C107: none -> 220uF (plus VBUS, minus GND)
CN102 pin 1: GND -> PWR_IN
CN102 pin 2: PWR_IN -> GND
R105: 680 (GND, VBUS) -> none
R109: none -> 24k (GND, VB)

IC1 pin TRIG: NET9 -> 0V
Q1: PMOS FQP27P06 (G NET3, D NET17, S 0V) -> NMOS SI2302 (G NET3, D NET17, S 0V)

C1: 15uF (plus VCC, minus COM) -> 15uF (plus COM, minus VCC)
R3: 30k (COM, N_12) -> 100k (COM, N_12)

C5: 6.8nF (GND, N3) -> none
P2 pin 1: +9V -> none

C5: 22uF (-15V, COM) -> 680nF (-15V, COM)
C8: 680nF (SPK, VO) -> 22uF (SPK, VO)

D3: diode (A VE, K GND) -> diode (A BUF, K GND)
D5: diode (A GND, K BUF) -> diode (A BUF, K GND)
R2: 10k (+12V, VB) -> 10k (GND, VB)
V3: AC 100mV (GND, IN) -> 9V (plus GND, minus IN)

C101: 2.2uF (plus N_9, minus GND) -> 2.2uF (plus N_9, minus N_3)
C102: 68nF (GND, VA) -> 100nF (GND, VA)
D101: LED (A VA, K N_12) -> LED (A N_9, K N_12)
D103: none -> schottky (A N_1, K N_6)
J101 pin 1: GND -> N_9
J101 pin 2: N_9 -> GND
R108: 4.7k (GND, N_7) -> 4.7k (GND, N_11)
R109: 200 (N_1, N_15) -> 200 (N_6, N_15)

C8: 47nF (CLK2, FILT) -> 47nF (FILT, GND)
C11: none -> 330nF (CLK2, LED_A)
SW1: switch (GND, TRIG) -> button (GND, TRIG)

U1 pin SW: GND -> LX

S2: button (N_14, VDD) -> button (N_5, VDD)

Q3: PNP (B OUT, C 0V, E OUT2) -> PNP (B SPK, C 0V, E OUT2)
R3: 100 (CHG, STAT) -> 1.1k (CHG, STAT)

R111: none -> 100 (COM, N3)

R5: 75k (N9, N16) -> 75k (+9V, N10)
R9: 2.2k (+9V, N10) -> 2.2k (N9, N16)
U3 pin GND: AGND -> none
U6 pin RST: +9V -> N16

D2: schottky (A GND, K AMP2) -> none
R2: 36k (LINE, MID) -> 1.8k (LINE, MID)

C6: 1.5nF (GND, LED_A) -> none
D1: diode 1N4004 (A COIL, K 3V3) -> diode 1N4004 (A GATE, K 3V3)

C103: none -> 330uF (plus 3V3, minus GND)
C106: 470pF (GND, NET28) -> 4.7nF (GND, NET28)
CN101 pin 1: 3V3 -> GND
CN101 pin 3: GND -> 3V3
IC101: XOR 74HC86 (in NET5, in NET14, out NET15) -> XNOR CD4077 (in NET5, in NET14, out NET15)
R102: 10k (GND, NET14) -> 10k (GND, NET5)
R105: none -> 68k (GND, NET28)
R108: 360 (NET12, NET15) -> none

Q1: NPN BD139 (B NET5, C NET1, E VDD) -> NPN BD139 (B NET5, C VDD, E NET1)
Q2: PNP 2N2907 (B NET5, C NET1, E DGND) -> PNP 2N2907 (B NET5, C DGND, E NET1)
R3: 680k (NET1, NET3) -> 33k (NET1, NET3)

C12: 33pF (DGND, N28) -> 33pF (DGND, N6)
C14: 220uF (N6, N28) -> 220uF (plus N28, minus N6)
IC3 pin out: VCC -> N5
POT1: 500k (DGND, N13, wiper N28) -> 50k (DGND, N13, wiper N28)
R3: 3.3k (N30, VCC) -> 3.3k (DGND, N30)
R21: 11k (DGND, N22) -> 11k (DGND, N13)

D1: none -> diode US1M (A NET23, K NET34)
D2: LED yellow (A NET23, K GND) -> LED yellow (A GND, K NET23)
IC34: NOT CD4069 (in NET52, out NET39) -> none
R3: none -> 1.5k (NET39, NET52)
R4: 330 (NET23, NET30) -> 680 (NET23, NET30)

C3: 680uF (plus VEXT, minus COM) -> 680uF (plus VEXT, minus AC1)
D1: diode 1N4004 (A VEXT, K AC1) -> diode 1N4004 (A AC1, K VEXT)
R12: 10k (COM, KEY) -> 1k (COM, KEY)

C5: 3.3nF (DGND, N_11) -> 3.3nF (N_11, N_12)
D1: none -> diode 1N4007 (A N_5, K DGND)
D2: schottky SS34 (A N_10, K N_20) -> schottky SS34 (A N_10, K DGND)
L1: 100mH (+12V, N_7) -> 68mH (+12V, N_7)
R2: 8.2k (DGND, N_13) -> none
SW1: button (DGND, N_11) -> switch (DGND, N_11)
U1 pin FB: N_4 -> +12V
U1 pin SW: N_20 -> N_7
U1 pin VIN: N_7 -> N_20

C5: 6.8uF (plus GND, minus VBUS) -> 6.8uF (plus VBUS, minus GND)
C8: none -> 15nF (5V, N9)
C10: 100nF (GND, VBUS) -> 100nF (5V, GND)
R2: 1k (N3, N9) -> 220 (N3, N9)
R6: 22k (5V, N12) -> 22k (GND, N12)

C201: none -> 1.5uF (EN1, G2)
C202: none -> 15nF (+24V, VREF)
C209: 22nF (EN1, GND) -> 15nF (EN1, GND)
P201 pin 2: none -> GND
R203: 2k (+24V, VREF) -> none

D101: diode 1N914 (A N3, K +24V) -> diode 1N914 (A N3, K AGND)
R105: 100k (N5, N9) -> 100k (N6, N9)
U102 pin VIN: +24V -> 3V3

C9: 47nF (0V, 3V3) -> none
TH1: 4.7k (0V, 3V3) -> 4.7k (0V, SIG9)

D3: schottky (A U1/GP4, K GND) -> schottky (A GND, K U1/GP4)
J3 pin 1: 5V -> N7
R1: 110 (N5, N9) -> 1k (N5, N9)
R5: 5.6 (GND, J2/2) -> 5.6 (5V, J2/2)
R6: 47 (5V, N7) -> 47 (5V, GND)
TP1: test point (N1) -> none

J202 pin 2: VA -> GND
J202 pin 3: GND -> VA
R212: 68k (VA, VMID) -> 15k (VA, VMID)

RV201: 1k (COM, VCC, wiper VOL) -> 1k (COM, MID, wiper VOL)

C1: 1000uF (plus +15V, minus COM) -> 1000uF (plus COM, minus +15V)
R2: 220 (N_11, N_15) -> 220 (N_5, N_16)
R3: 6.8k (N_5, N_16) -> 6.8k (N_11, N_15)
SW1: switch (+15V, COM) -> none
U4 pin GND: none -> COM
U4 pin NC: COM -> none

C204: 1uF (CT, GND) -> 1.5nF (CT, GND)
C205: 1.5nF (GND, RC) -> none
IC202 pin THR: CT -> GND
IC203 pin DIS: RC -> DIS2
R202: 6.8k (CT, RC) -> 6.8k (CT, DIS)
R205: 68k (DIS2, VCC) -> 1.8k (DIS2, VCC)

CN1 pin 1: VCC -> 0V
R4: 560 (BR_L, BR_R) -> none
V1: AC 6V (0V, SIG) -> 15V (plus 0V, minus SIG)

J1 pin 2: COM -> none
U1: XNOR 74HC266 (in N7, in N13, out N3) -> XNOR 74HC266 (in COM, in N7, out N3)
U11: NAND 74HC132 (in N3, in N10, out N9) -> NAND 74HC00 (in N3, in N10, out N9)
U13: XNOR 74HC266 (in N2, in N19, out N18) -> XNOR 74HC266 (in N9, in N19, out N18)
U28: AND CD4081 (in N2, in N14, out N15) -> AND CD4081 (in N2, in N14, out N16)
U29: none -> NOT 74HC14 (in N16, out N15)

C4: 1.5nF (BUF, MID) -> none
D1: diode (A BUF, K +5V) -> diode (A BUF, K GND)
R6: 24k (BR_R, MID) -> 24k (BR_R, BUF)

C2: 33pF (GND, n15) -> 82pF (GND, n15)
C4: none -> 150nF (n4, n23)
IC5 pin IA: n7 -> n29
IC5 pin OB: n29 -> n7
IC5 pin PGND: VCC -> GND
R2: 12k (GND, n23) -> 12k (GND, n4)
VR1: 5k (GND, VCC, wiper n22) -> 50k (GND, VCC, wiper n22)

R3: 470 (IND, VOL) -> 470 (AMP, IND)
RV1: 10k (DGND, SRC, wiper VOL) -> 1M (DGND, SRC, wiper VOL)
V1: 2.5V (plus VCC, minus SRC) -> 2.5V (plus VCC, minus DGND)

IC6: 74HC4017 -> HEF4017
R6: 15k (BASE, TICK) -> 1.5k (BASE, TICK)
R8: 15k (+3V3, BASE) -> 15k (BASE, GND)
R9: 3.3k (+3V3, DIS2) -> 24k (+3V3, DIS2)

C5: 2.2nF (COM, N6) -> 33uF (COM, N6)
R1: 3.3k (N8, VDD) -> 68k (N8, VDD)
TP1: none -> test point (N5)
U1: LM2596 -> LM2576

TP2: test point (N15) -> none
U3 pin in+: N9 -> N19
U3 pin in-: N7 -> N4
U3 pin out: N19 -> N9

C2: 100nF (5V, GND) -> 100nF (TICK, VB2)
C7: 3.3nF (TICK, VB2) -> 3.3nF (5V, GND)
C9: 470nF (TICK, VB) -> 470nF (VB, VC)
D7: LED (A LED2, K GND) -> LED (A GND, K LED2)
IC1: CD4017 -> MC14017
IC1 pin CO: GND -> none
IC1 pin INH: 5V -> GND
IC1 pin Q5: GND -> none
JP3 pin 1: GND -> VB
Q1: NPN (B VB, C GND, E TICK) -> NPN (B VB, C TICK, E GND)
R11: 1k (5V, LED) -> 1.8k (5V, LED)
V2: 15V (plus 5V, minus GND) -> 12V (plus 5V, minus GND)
== == ==
Work item | Repeat exactly the lines of the material from the one with "R11: 1k (5V, LED) -> 1.8k (5V, LED)" through the end, both the first and the last included.

Reply to the task |
R11: 1k (5V, LED) -> 1.8k (5V, LED)
V2: 15V (plus 5V, minus GND) -> 12V (plus 5V, minus GND)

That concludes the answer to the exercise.